_Given records:_
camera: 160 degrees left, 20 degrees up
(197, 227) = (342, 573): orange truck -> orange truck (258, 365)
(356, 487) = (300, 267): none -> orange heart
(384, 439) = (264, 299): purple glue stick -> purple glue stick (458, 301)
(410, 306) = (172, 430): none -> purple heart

_Action item:_ All lines with the word "none" are needed; pull them from the entries and copy each.

_Exercise solution:_
(356, 487) = (300, 267): none -> orange heart
(410, 306) = (172, 430): none -> purple heart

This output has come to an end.